Take the listing below and output it exactly, with no images.
BEGIN Given data
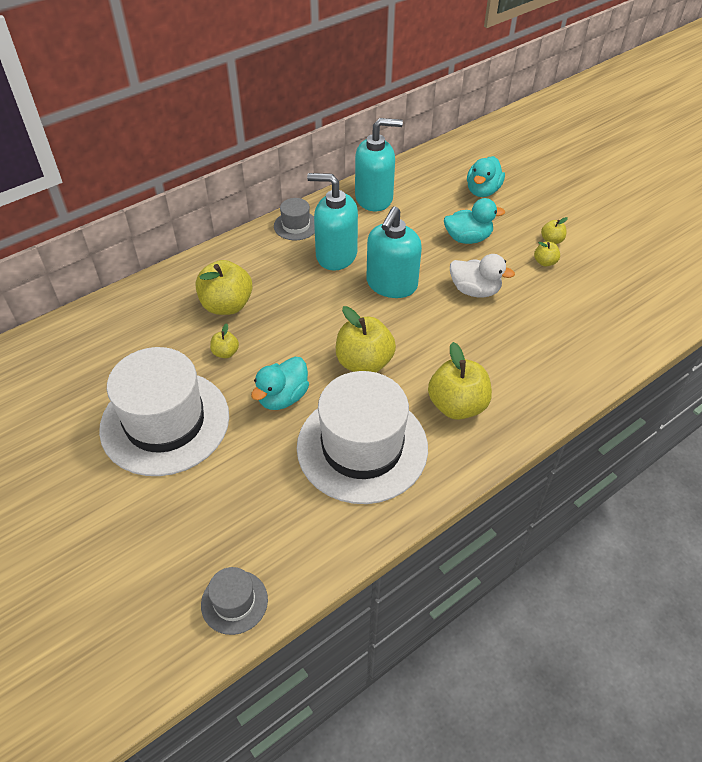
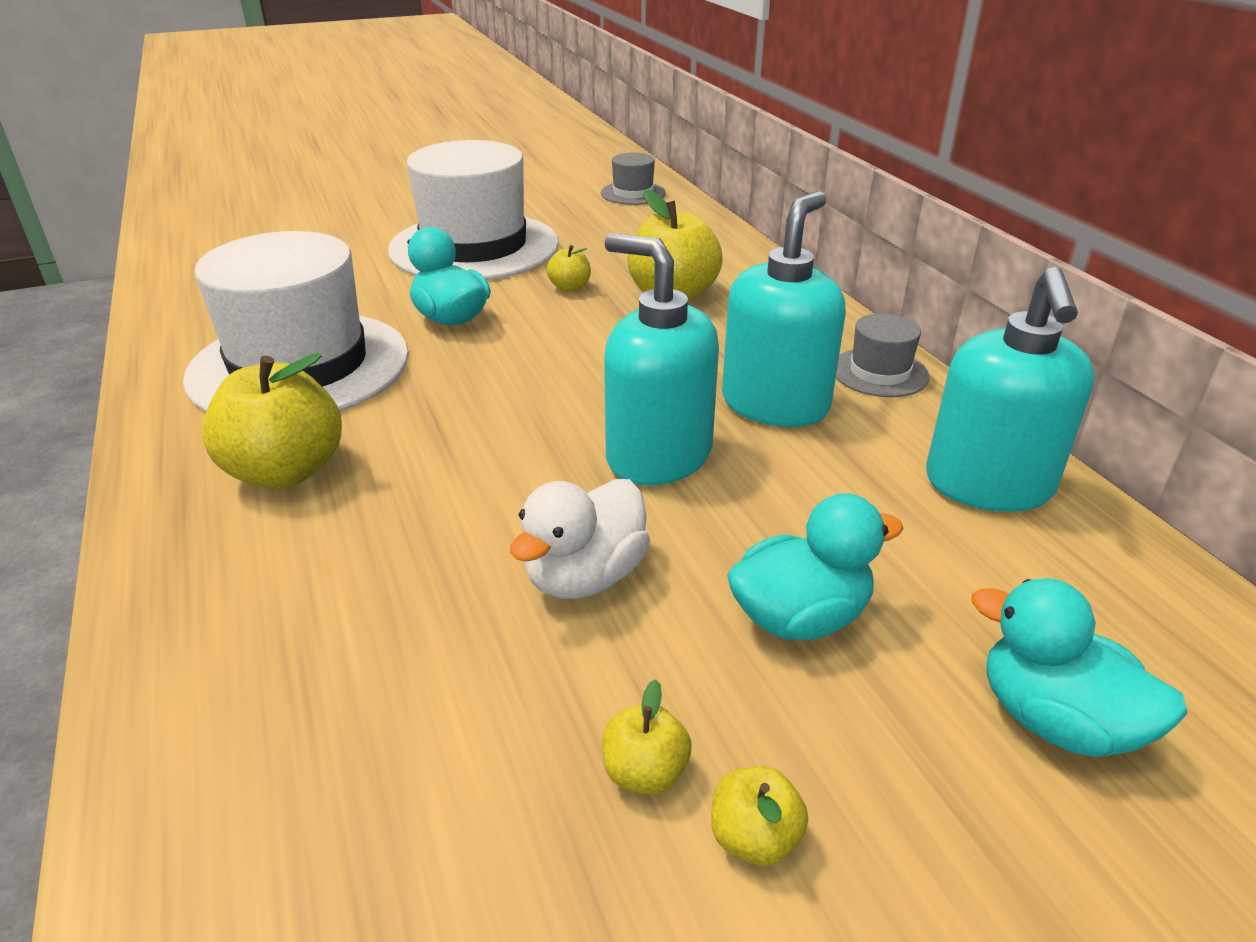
camera: 105 degrees right, 15 degrees down
(234, 602) = (187, 266): grey hat -> grey hat (633, 193)
(364, 363) = (466, 392): yellow apple -> none
(468, 238) = (800, 618): turquoise duck -> turquoise duck turned 120 degrees counterclockwise

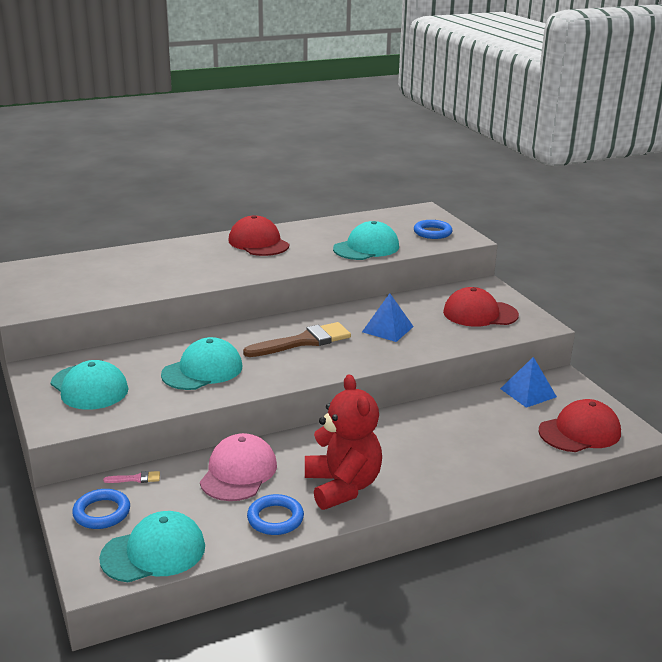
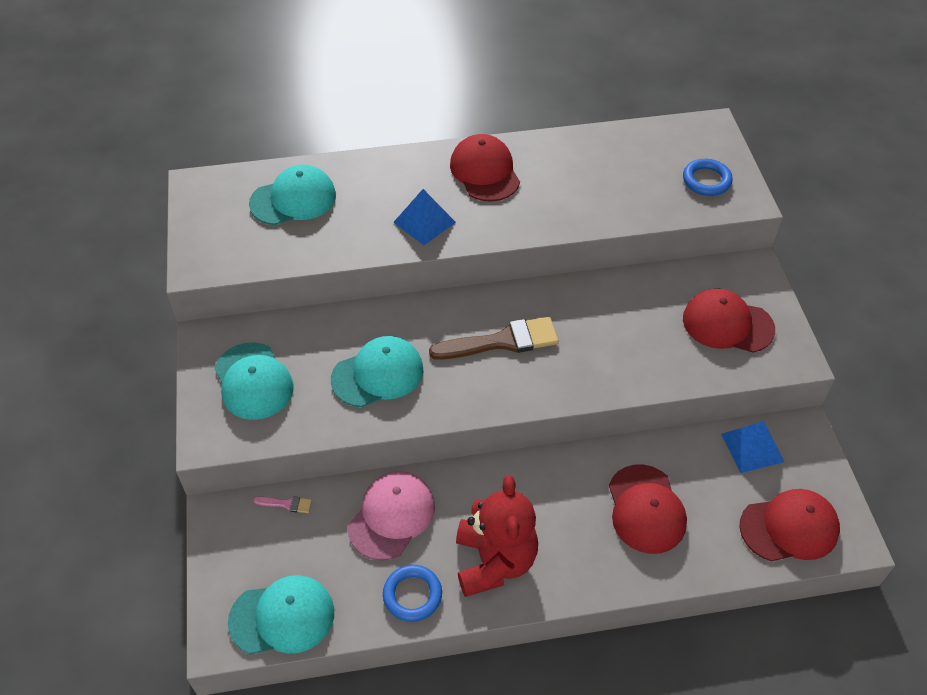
camera: 15 degrees right, 25 degrees up
(102, 513) = (243, 548): blue ring -> none
(366, 248) = (613, 202): turquoise cap -> turquoise cap (293, 199)
(387, 329) = (606, 335): blue pyramid -> blue pyramid (424, 222)
(459, 437) = (646, 509): none -> red cap

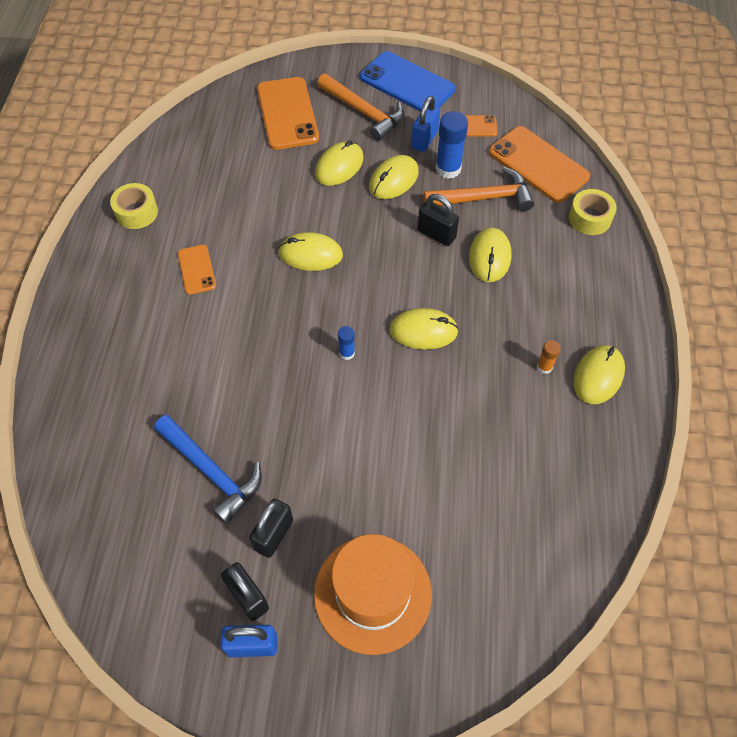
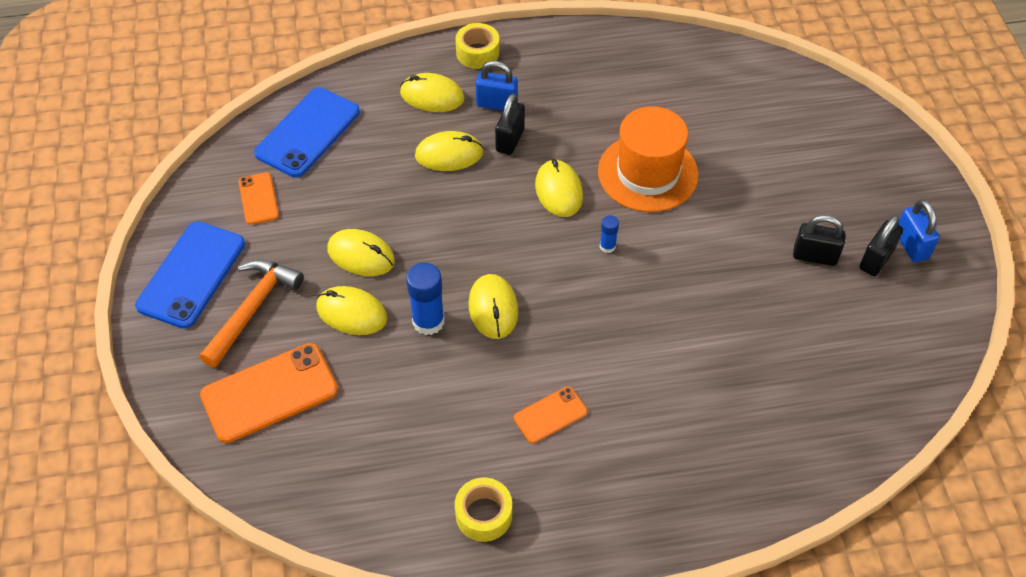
camera: 105 degrees left, 5 degrees down
(211, 471) = (780, 322): blue hammer -> none
(372, 593) = (827, 177): orange hat -> orange hat (647, 173)
(424, 140) = (289, 238): blue padlock -> blue padlock (497, 104)
(436, 234) = (431, 202): black padlock -> black padlock (510, 140)
(448, 169) = (332, 208): blue glue stick -> blue glue stick (428, 321)
(484, 198) = (368, 171): orange hammer -> none
(538, 164) = (308, 132): orange phone -> blue phone
(544, 367) = (565, 98): orange glue stick -> none
(589, 218) = (375, 85): yellow tape -> yellow tape (477, 53)
(598, 376) = (561, 62): yellow mouse -> yellow mouse (432, 96)

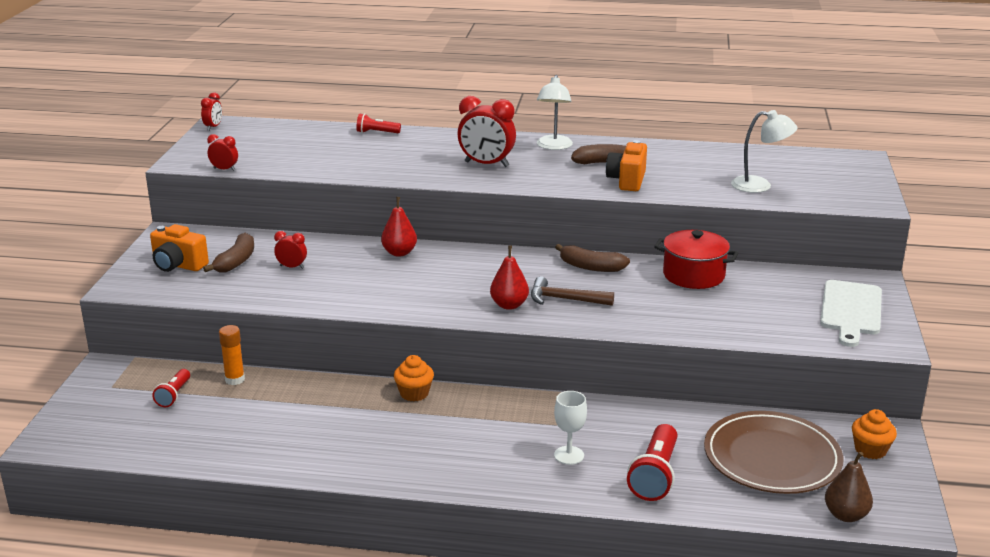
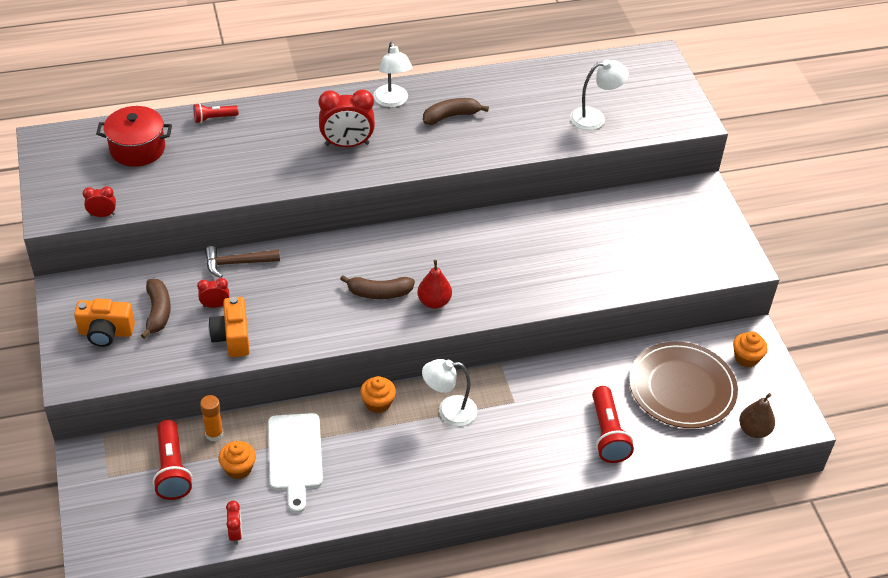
camera: 25 degrees left, 20 degrees up
(174, 395) = (172, 469): red flashlight -> red flashlight, size x1.73
(213, 127) = (42, 148): red clock -> red clock (236, 533)
(236, 409) = (238, 468): none -> orange cupcake
(399, 253) = (301, 259): red pear -> none
(485, 416) = (449, 411): none -> white lamp
(565, 299) = (476, 281): brown hammer -> brown hammer (237, 263)
(569, 455) = (535, 433): white goblet -> none
(590, 267) = (476, 233): brown banana -> brown banana (379, 293)
(627, 181) = (483, 138): orange camera -> orange camera (232, 337)
(693, 275) = (563, 221): red pot -> red pot (137, 149)
(851, 310) = (701, 232): white cutting board -> white cutting board (295, 456)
END Given data
_Output_
camera: 105 degrees right, 15 degrees down
(234, 602) = (187, 266): grey hat -> grey hat (633, 193)
(364, 363) = (466, 392): yellow apple -> none
(468, 238) = (800, 618): turquoise duck -> turquoise duck turned 120 degrees counterclockwise

camera: 15 degrees right, 25 degrees up
(102, 513) = (243, 548): blue ring -> none
(366, 248) = (613, 202): turquoise cap -> turquoise cap (293, 199)
(387, 329) = (606, 335): blue pyramid -> blue pyramid (424, 222)
(459, 437) = (646, 509): none -> red cap

camera: 105 degrees left, 5 degrees down
(211, 471) = (780, 322): blue hammer -> none
(372, 593) = (827, 177): orange hat -> orange hat (647, 173)
(424, 140) = (289, 238): blue padlock -> blue padlock (497, 104)
(436, 234) = (431, 202): black padlock -> black padlock (510, 140)
(448, 169) = (332, 208): blue glue stick -> blue glue stick (428, 321)
(484, 198) = (368, 171): orange hammer -> none
(538, 164) = (308, 132): orange phone -> blue phone
(544, 367) = (565, 98): orange glue stick -> none
(589, 218) = (375, 85): yellow tape -> yellow tape (477, 53)
(598, 376) = (561, 62): yellow mouse -> yellow mouse (432, 96)

camera: 25 degrees left, 20 degrees up
(174, 395) = (172, 469): red flashlight -> red flashlight, size x1.73
(213, 127) = (42, 148): red clock -> red clock (236, 533)
(236, 409) = (238, 468): none -> orange cupcake
(399, 253) = (301, 259): red pear -> none
(485, 416) = (449, 411): none -> white lamp
(565, 299) = (476, 281): brown hammer -> brown hammer (237, 263)
(569, 455) = (535, 433): white goblet -> none
(590, 267) = (476, 233): brown banana -> brown banana (379, 293)
(627, 181) = (483, 138): orange camera -> orange camera (232, 337)
(693, 275) = (563, 221): red pot -> red pot (137, 149)
(851, 310) = (701, 232): white cutting board -> white cutting board (295, 456)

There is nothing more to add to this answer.